▶ **Set problem**: Can you give back only the listing lines starting at the line that contains "Return every road" and ending at the line that contains "road 2 (secondary): [(415,511),(511,276)]", replacing "excluded" with "omitted" and leaving everything else unchanged?

[start of Stored data]

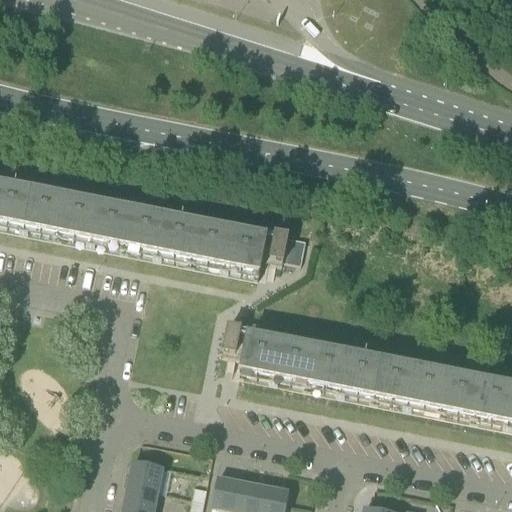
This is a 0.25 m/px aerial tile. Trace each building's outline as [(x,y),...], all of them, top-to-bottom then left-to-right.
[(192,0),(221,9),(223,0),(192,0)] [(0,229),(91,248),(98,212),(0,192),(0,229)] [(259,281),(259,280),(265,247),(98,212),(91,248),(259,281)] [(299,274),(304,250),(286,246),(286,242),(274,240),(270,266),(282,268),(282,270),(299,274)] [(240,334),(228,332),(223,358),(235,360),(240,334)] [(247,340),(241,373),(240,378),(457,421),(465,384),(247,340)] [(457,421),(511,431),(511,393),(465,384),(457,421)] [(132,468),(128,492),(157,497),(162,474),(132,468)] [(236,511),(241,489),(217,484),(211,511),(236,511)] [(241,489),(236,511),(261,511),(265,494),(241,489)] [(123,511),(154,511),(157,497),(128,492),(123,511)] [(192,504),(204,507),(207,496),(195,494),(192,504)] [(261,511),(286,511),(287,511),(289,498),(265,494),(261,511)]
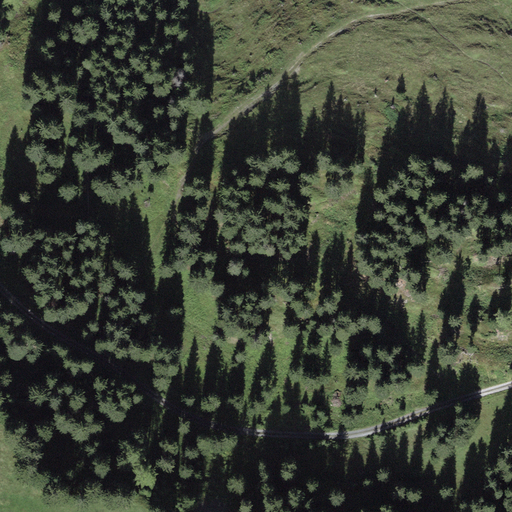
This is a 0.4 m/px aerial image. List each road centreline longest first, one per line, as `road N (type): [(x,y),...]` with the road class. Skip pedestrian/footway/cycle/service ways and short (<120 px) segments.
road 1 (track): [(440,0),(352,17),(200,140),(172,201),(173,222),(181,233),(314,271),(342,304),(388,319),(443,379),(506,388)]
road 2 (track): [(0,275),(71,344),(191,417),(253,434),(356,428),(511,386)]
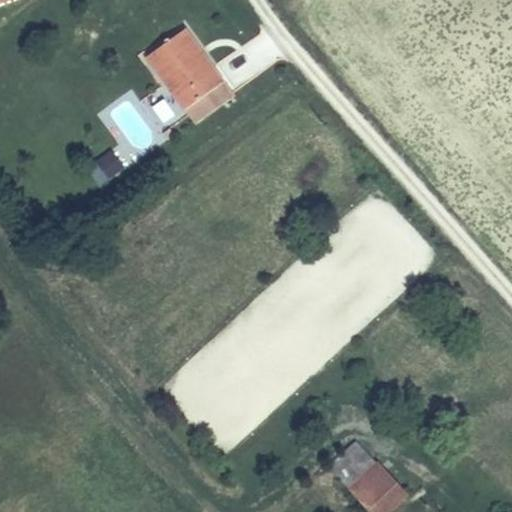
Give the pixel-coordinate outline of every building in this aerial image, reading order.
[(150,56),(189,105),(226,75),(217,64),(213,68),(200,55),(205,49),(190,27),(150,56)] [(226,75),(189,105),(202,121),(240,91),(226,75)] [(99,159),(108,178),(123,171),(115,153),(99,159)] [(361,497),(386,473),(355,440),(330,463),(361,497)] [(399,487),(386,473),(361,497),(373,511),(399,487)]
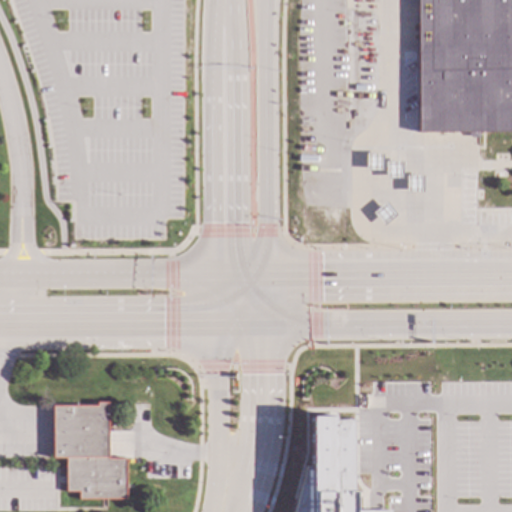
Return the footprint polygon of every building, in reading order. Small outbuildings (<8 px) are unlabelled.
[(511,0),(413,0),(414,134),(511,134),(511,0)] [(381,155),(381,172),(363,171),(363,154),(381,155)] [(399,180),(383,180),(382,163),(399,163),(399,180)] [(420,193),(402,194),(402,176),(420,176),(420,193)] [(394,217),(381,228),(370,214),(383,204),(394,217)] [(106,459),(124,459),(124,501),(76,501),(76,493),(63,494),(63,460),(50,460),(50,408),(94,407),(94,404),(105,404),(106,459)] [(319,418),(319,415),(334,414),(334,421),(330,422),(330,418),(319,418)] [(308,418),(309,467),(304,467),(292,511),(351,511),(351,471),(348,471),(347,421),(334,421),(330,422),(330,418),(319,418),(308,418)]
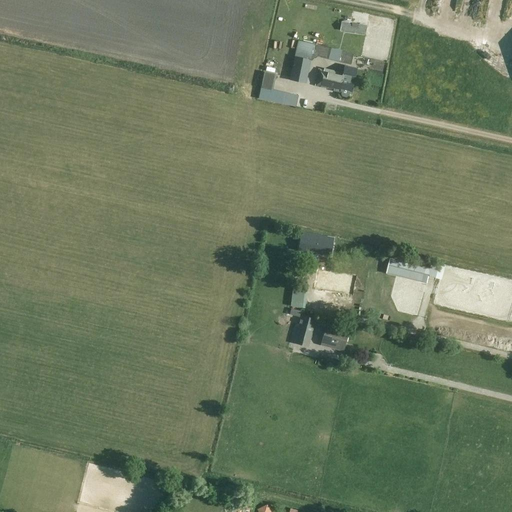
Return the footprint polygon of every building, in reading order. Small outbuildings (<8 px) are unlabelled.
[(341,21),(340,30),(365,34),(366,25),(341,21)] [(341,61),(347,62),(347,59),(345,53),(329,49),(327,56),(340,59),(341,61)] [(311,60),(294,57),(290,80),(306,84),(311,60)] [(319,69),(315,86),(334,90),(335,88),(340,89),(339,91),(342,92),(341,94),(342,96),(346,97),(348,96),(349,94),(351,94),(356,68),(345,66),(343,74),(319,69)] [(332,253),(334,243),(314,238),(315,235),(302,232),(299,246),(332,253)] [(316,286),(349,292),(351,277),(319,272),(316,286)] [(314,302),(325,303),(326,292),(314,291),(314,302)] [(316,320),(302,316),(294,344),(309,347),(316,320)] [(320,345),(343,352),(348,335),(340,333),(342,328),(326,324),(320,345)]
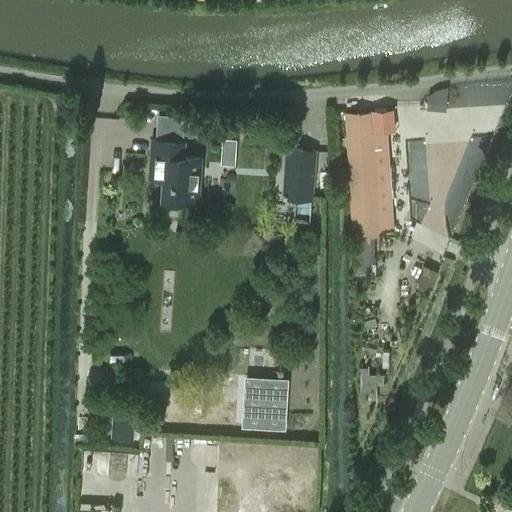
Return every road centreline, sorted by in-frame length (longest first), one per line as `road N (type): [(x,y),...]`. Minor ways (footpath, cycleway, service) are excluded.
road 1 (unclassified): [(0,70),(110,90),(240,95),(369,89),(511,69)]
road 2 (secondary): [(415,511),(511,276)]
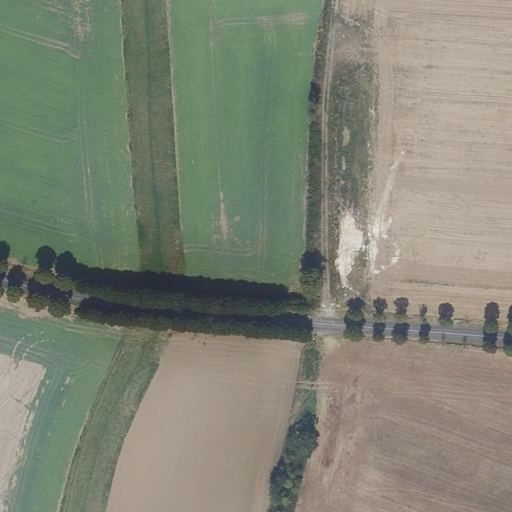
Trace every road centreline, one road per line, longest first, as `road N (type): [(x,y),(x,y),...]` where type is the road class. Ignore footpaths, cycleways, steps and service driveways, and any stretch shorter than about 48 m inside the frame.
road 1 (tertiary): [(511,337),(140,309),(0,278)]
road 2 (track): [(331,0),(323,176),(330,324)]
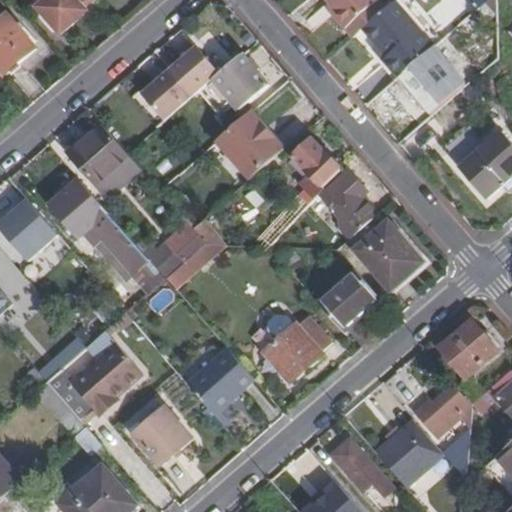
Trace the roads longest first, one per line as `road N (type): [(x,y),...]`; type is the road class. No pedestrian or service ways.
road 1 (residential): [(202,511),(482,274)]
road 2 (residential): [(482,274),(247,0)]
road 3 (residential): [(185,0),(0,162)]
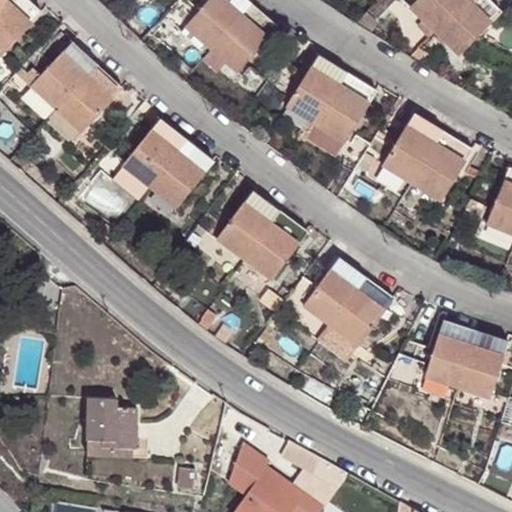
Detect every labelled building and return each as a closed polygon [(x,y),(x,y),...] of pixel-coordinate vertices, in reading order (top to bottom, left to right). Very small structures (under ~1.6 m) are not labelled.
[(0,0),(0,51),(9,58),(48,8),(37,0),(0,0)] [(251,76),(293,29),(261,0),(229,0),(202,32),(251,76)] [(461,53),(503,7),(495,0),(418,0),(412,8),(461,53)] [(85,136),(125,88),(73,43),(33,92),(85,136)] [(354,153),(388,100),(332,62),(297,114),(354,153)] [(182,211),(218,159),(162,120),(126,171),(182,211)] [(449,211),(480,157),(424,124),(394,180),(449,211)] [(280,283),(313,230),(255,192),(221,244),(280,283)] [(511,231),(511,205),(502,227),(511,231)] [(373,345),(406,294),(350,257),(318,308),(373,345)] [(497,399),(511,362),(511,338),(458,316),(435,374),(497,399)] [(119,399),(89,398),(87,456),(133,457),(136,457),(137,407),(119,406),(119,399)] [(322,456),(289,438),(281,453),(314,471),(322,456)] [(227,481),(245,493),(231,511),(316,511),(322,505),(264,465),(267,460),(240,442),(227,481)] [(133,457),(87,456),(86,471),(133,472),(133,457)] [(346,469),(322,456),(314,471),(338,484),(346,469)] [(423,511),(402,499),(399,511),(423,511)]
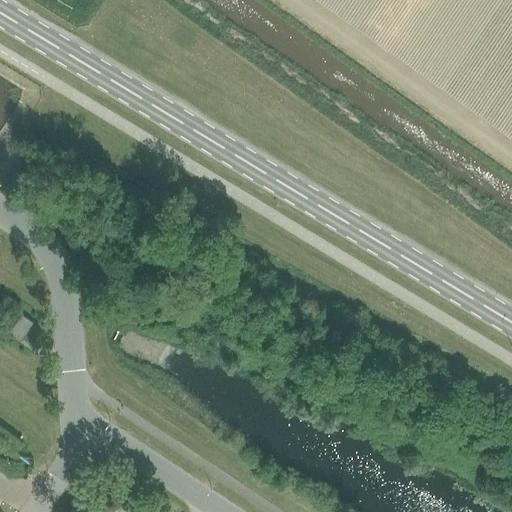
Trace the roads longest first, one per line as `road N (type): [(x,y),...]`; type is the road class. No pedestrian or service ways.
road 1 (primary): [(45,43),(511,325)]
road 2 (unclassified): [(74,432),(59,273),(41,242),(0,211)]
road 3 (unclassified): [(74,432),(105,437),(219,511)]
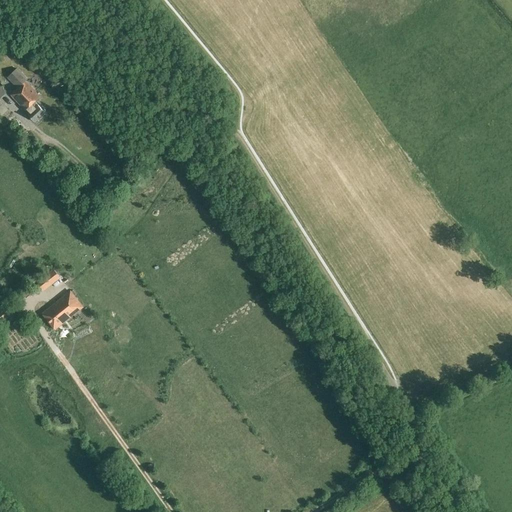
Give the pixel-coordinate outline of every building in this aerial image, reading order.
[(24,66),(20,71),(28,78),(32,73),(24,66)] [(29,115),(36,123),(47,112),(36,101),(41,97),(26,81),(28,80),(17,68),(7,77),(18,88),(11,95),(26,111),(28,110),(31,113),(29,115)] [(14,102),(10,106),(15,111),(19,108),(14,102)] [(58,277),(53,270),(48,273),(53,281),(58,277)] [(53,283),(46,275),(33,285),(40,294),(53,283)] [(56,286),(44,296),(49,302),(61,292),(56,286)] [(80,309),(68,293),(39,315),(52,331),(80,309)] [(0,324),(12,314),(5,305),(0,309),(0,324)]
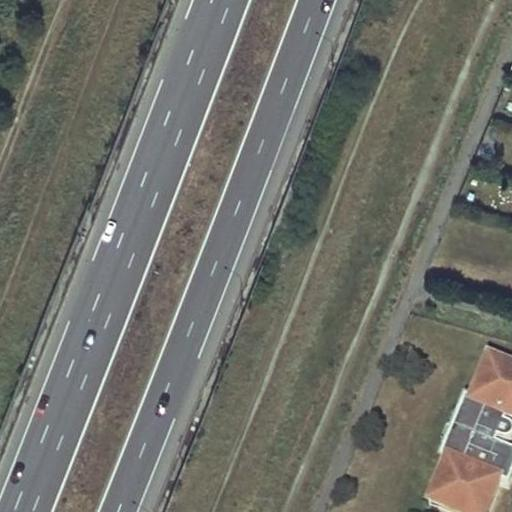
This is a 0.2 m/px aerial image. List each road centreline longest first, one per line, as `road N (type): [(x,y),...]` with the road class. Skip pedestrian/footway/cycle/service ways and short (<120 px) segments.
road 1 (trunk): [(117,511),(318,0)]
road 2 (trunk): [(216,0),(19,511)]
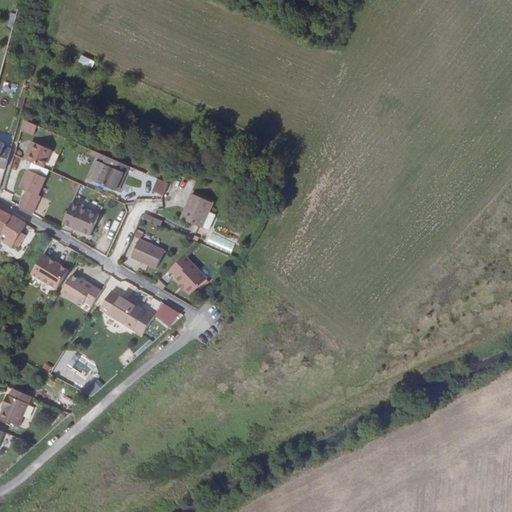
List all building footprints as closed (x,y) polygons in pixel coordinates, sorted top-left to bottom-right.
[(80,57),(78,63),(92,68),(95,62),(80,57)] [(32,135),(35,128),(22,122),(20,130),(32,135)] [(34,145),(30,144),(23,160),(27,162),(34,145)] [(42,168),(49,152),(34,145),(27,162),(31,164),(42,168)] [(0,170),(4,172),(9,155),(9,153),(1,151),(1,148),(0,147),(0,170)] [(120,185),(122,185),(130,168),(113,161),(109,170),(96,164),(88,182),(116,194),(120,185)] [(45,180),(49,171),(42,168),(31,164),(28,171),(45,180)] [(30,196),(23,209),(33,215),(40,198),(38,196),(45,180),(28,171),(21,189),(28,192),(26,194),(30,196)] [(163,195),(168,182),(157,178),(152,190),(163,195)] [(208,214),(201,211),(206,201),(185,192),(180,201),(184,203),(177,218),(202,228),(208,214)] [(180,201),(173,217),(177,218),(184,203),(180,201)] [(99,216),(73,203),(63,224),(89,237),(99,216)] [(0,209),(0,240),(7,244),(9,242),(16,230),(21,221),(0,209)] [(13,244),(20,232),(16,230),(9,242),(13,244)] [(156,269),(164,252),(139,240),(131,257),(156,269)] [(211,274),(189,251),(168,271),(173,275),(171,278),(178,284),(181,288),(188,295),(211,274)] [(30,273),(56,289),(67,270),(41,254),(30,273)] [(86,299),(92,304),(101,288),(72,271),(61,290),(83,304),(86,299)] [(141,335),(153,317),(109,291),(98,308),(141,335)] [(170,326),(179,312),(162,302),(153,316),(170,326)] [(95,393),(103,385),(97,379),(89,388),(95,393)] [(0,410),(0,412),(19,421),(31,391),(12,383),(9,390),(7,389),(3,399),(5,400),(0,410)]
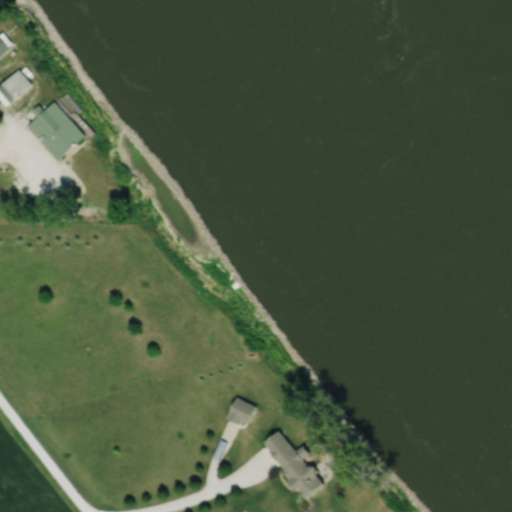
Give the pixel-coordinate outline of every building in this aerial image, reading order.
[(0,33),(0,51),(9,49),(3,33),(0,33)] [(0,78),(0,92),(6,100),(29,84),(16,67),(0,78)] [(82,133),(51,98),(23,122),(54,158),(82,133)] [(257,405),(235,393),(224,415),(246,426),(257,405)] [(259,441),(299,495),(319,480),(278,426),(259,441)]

[end of Stored data]

▶ **Reply**:
Return every road centreline, sorted by in-frame length (longest first), one per line as `road N (type): [(x,y),...]`. Minor ways (footpath, cycleway, service) are omitted.
road 1 (unclassified): [(0,70),(110,90),(240,95),(369,89),(511,69)]
road 2 (secondary): [(415,511),(511,276)]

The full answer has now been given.